THE TASK: Pull every line containing "DIGITS" from the data.

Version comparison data
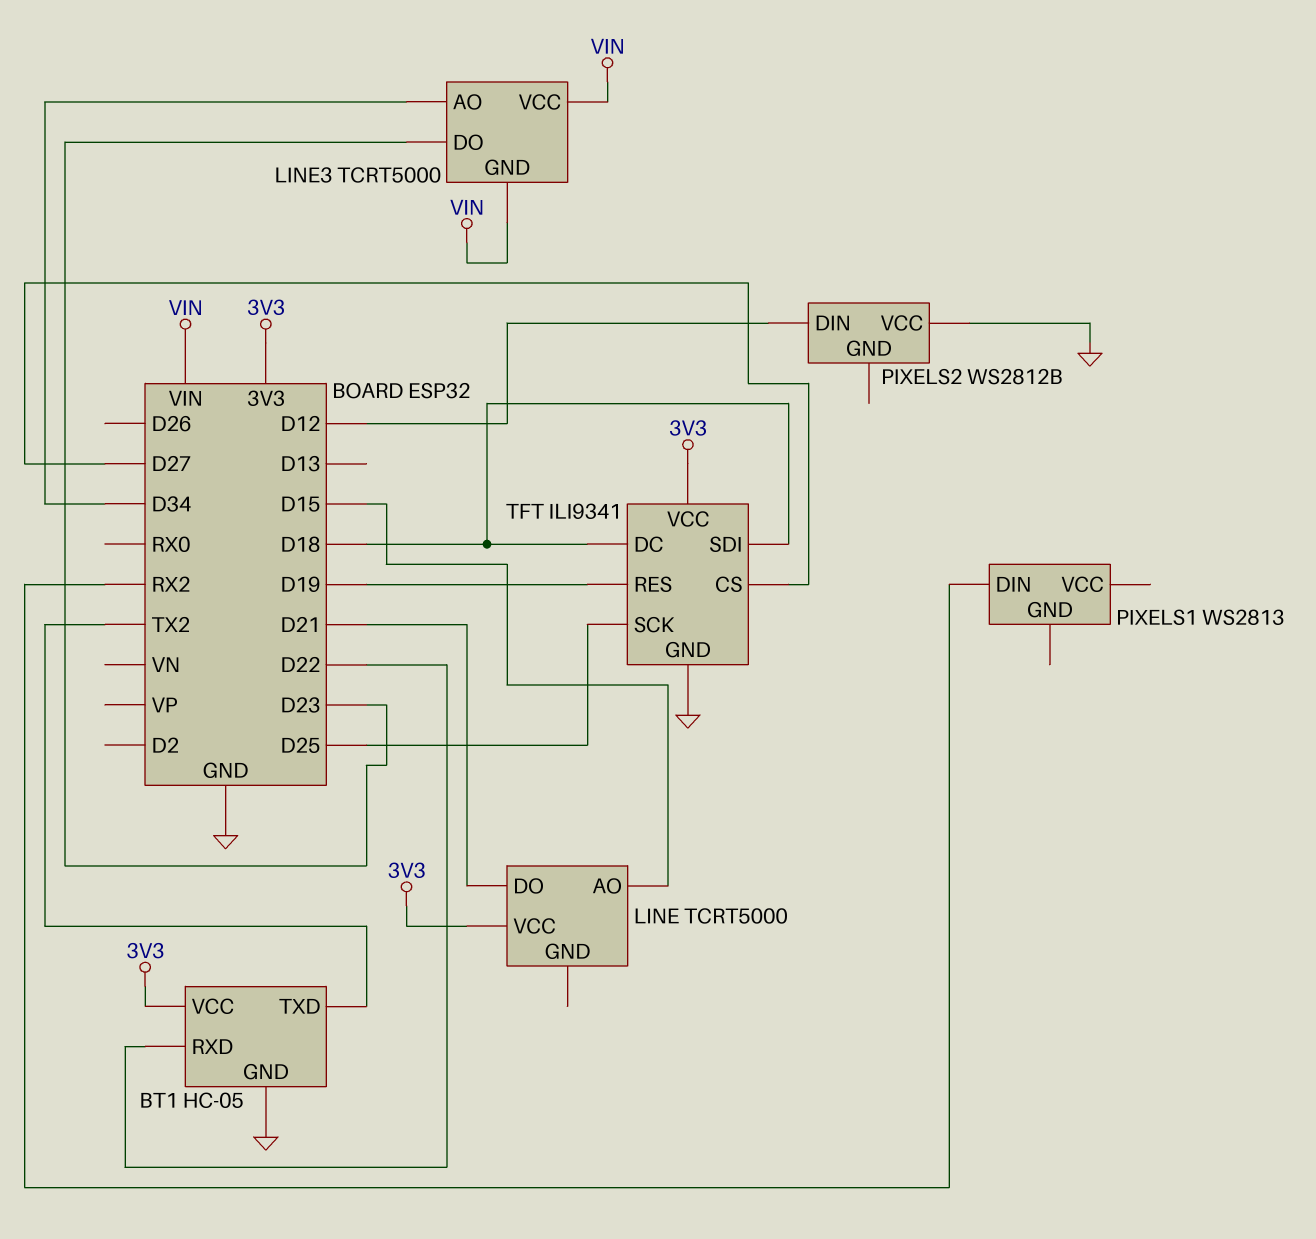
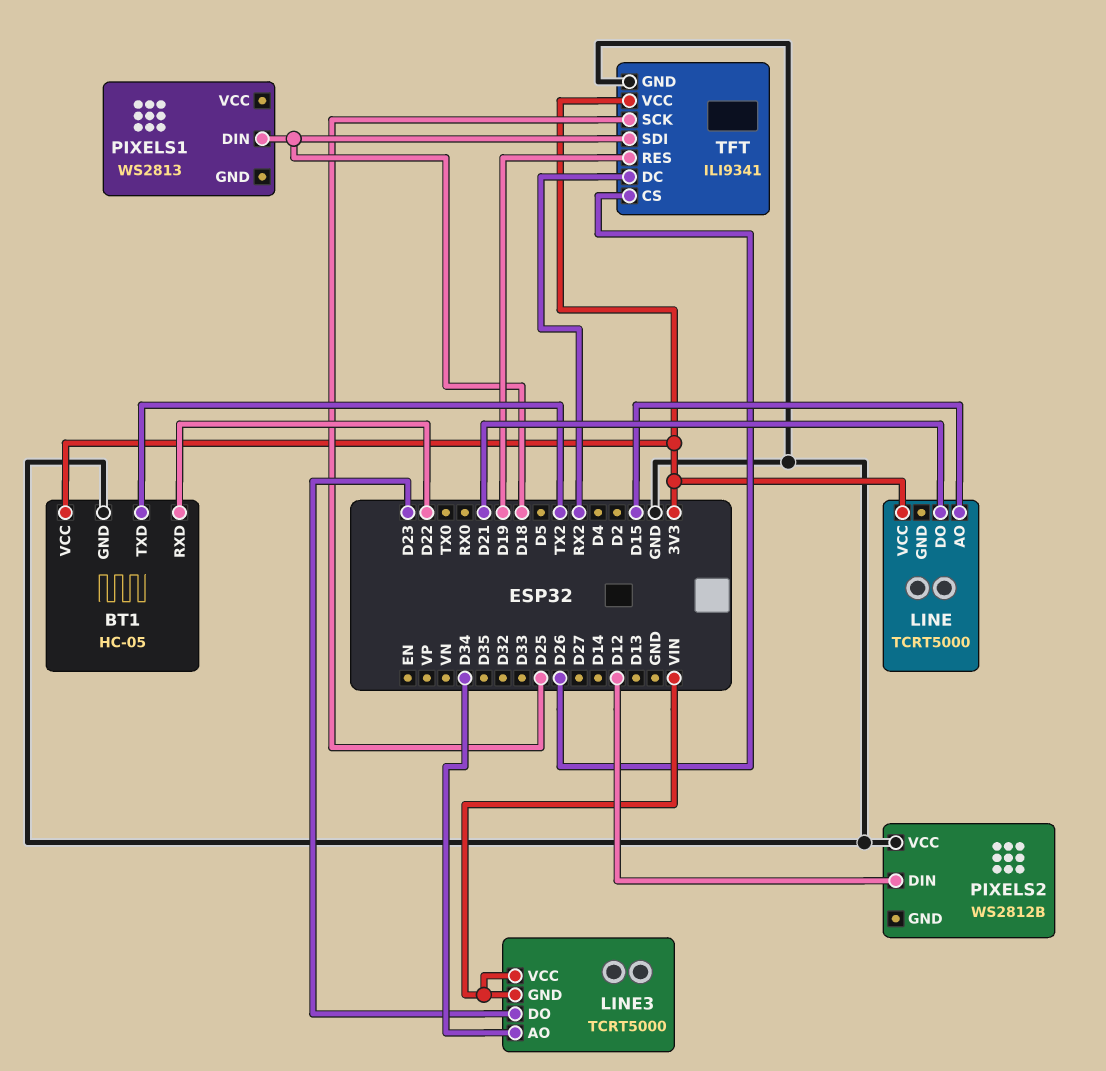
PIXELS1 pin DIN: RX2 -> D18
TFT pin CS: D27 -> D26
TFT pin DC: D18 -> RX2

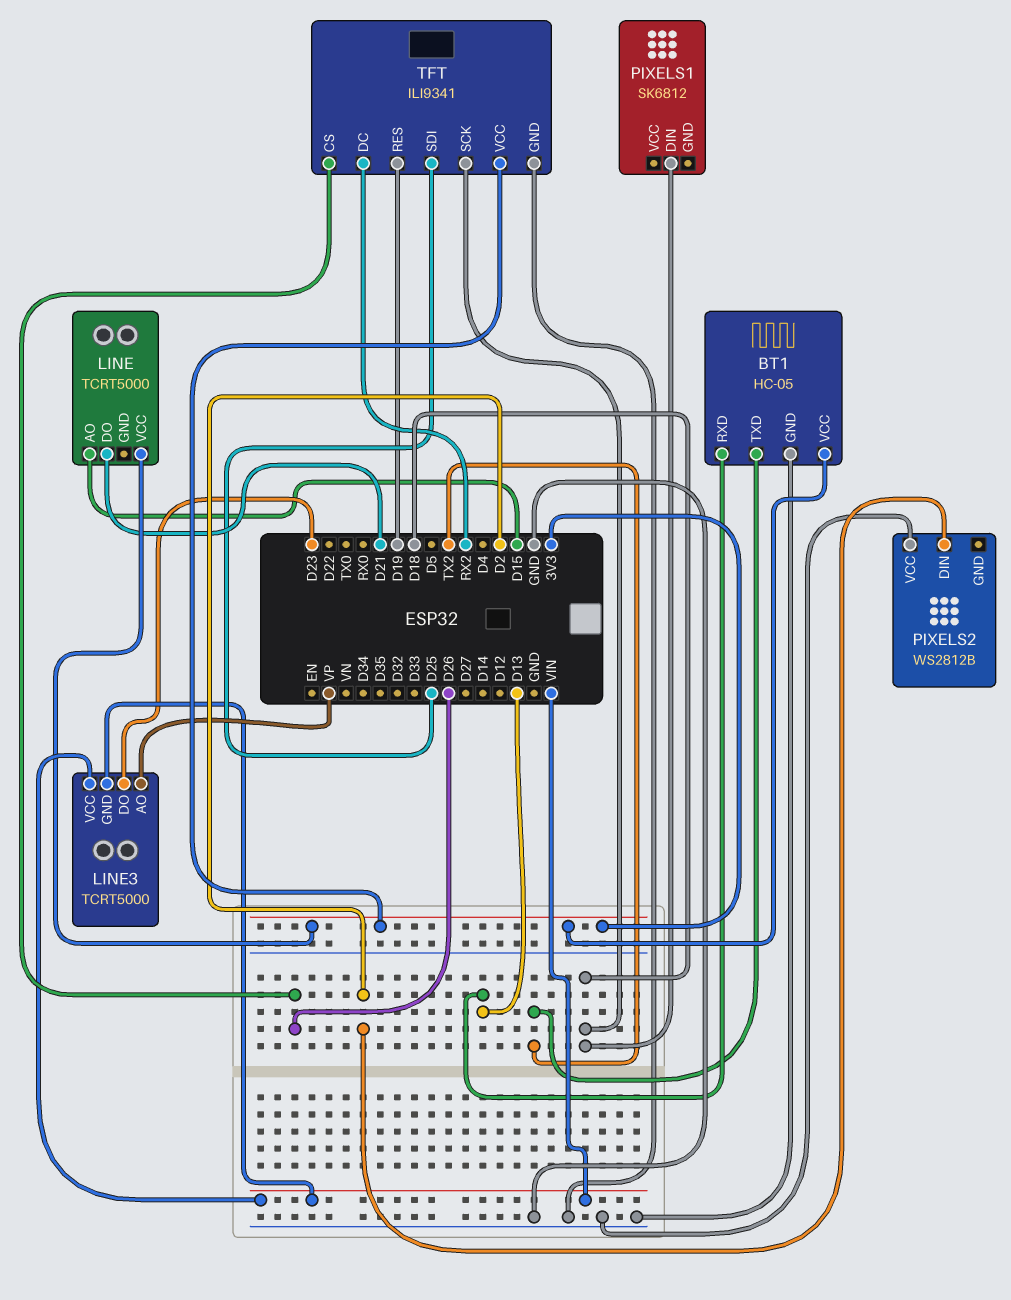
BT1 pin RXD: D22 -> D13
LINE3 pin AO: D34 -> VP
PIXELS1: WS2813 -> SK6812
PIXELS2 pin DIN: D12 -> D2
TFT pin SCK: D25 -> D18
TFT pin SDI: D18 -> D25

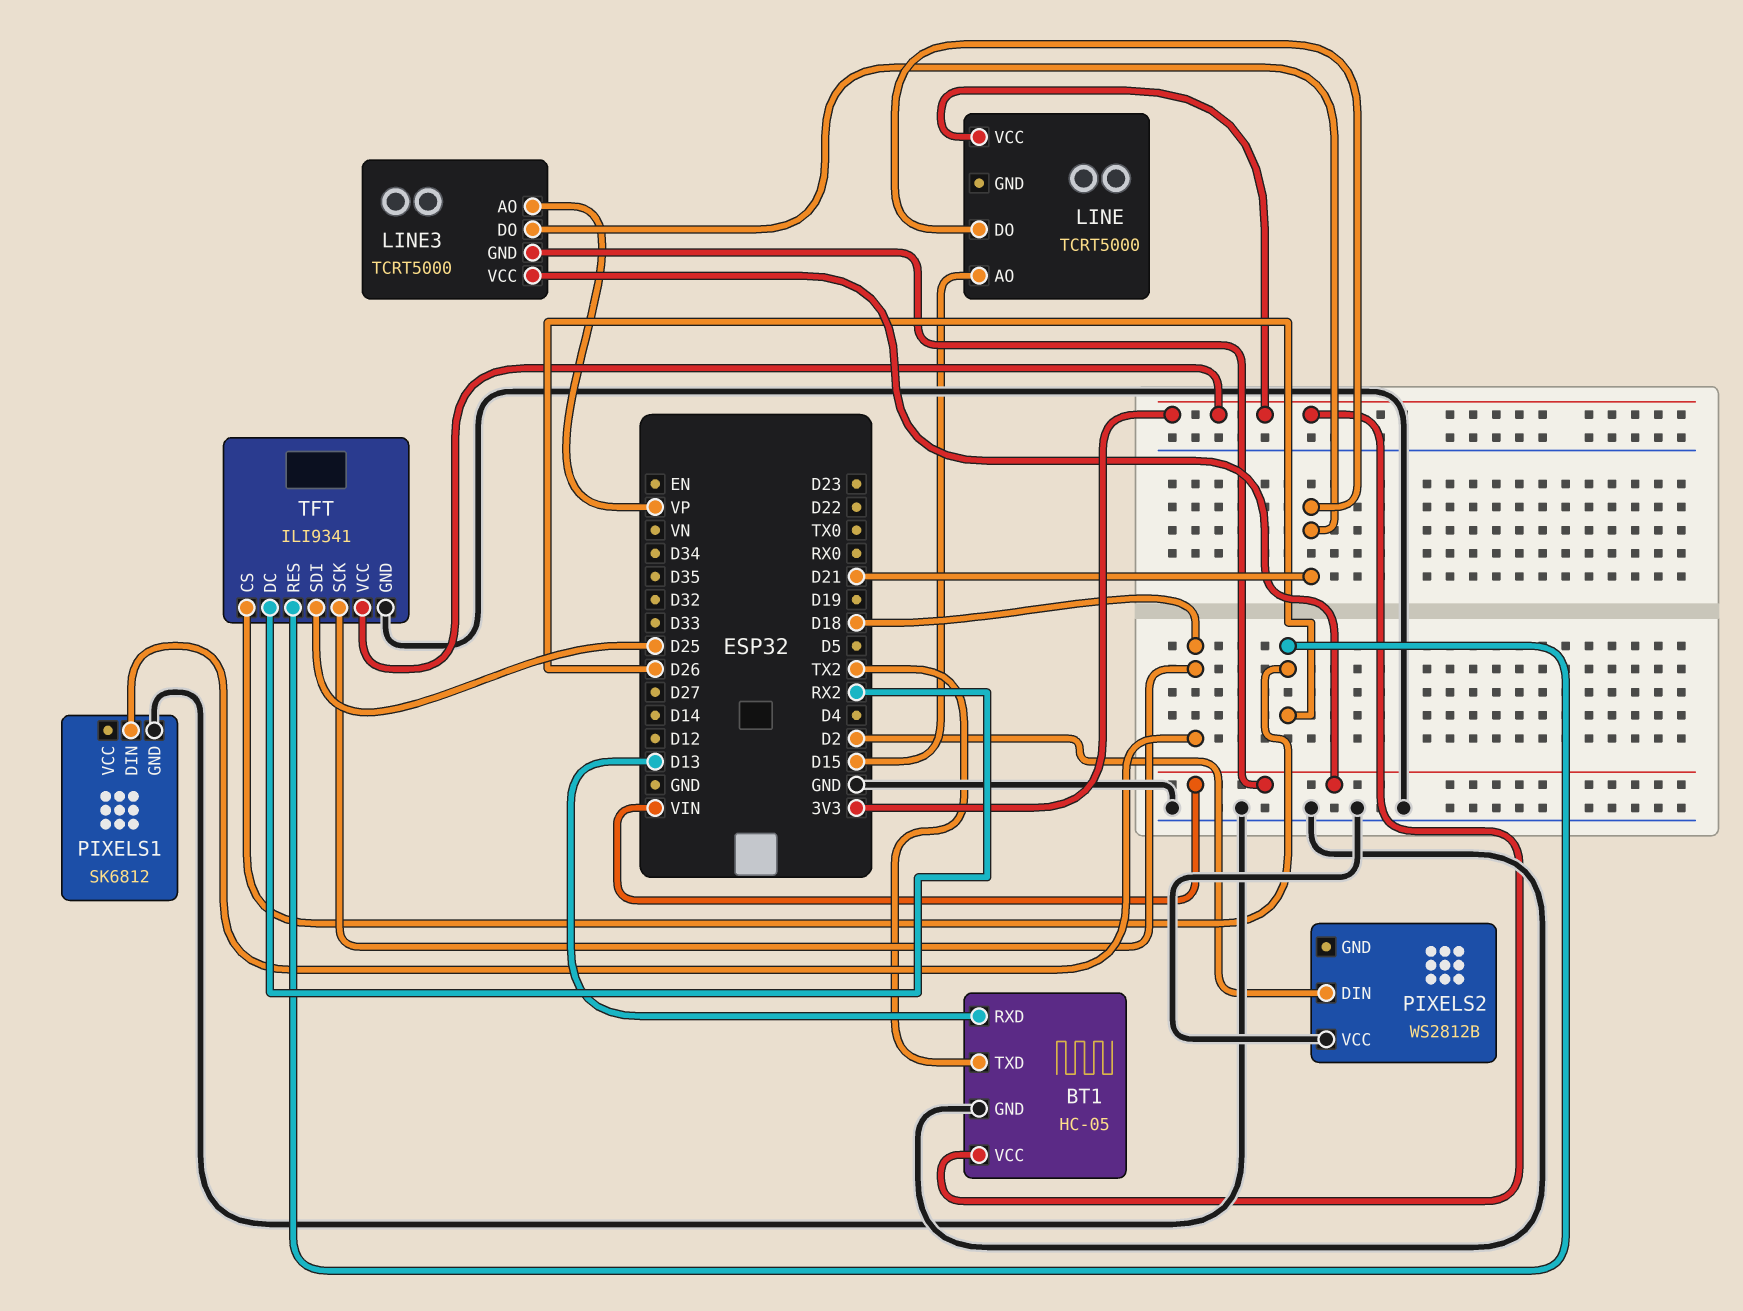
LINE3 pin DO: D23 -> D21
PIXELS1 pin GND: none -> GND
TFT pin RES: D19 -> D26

* * *

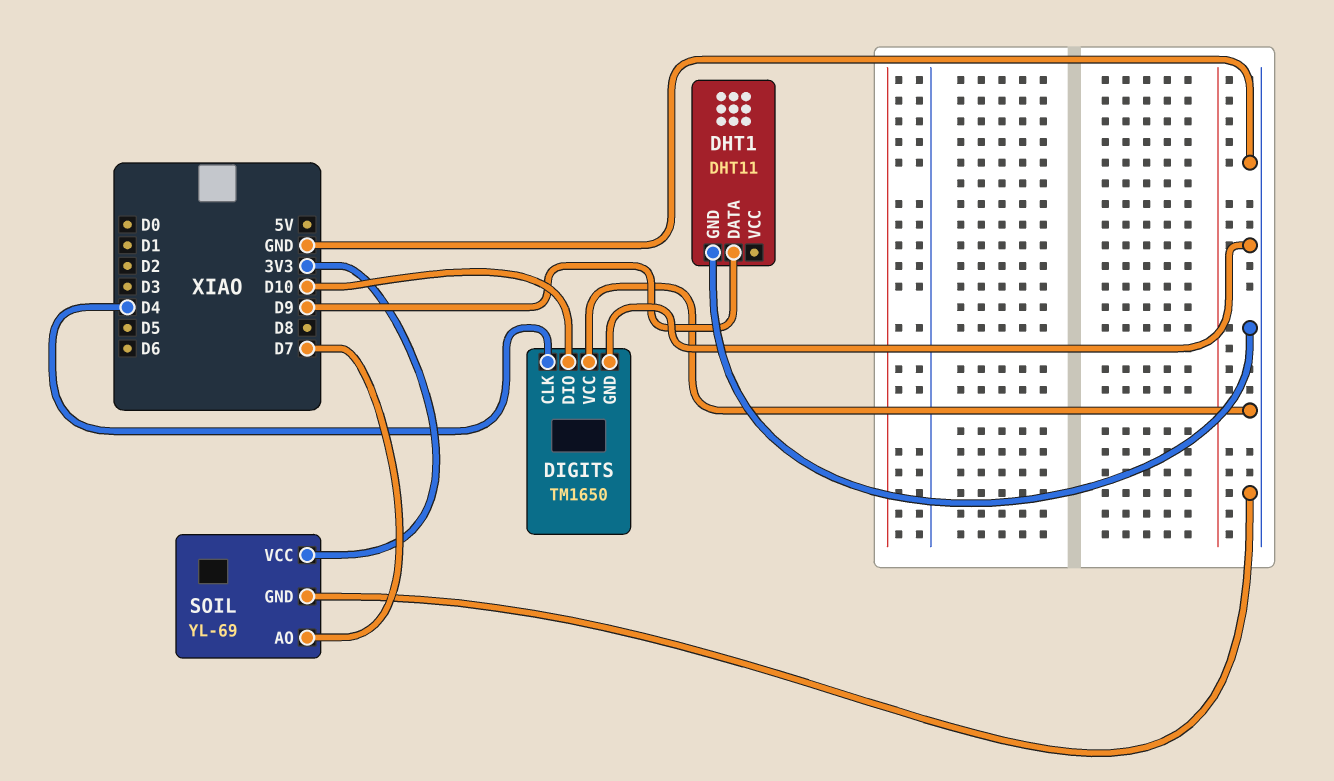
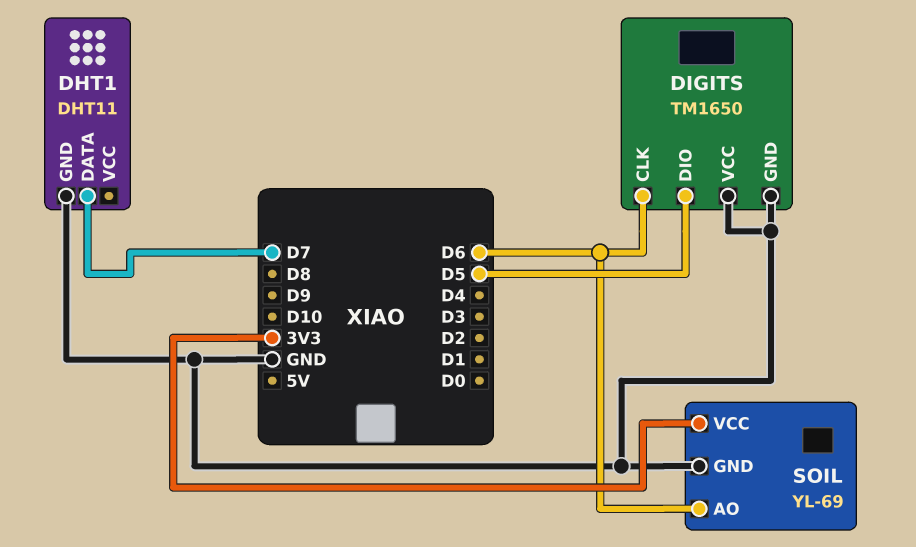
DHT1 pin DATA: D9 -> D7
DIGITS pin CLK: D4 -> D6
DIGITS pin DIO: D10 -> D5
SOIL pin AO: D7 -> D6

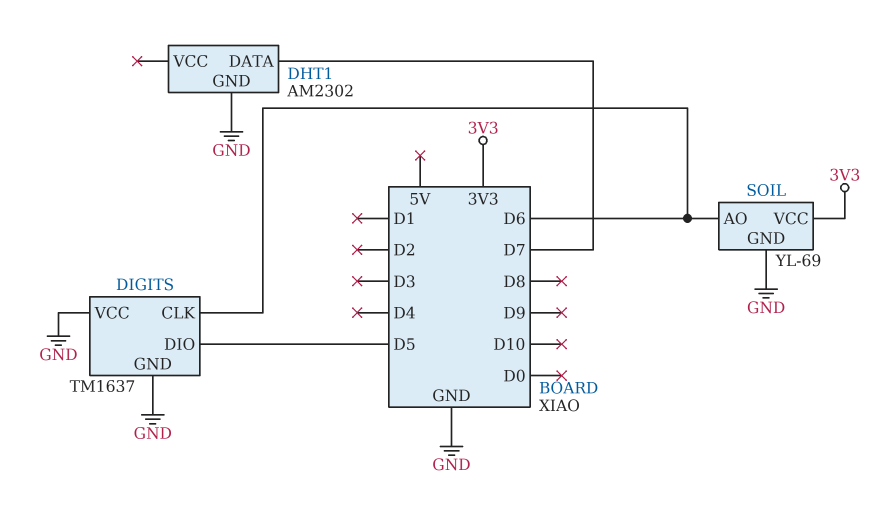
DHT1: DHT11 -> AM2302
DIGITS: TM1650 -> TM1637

==

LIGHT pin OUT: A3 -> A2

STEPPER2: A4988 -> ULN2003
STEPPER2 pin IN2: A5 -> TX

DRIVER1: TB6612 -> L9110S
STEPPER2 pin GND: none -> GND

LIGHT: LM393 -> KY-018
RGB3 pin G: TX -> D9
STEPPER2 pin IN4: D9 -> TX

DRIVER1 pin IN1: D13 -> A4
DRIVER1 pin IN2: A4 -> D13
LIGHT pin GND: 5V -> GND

FINAL ANSWER:
DIGITS pin CLK: D4 -> D6
DIGITS pin DIO: D10 -> D5
DIGITS: TM1650 -> TM1637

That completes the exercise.